Scene change data
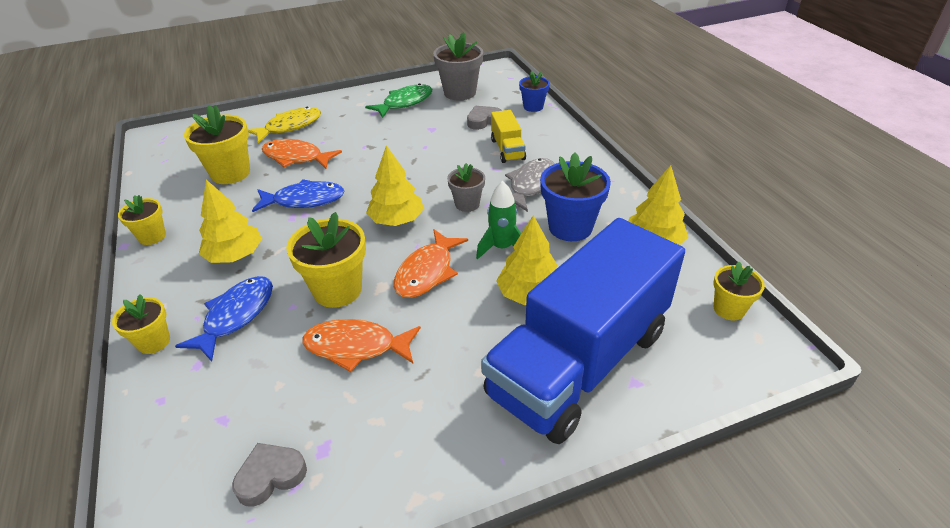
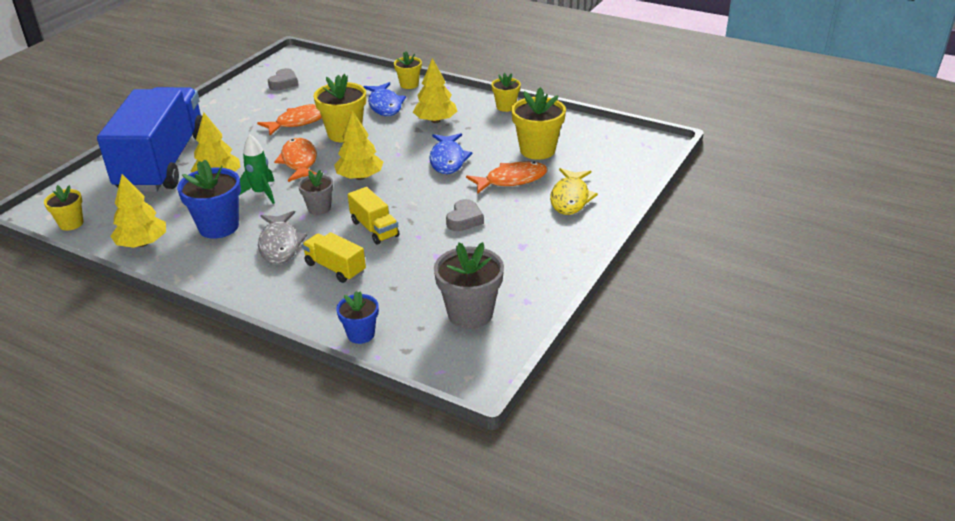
camera: 140 degrees right, 5 degrees down
(304, 200) = (448, 160): blue fish -> blue fish turned 45 degrees counterclockwise
(405, 103) = (510, 271): green fish -> none
(446, 165) = (374, 229): none -> yellow truck
(483, 121) = (396, 289): grey heart -> grey heart (464, 219)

== What you need to do ==
Consider the string "degrees". State how many lines of the data contain it, giving the number alone.

== Written solution ==
2